_Your task_
As you work through the listing below, copy each line exactly and drop the images.

_Dataset section_
============

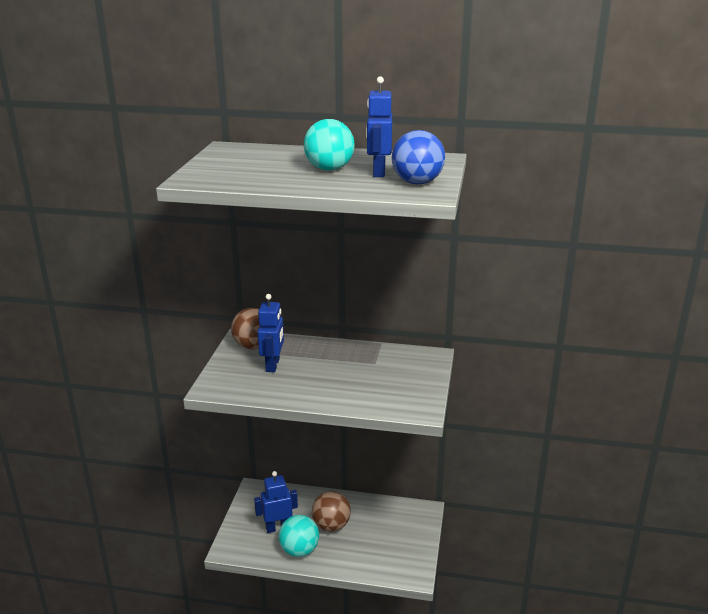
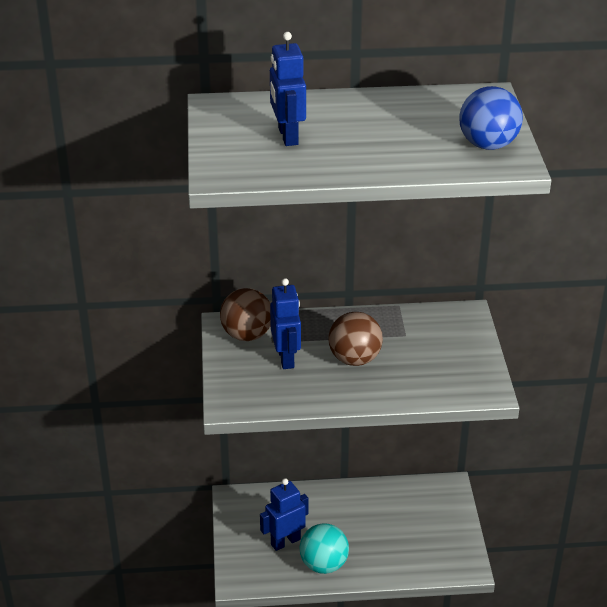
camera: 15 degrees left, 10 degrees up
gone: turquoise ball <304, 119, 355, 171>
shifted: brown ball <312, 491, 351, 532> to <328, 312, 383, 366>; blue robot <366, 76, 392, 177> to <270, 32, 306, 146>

============

_Answer to this task_
camera: 15 degrees left, 10 degrees up
gone: turquoise ball <304, 119, 355, 171>
shifted: brown ball <312, 491, 351, 532> to <328, 312, 383, 366>; blue robot <366, 76, 392, 177> to <270, 32, 306, 146>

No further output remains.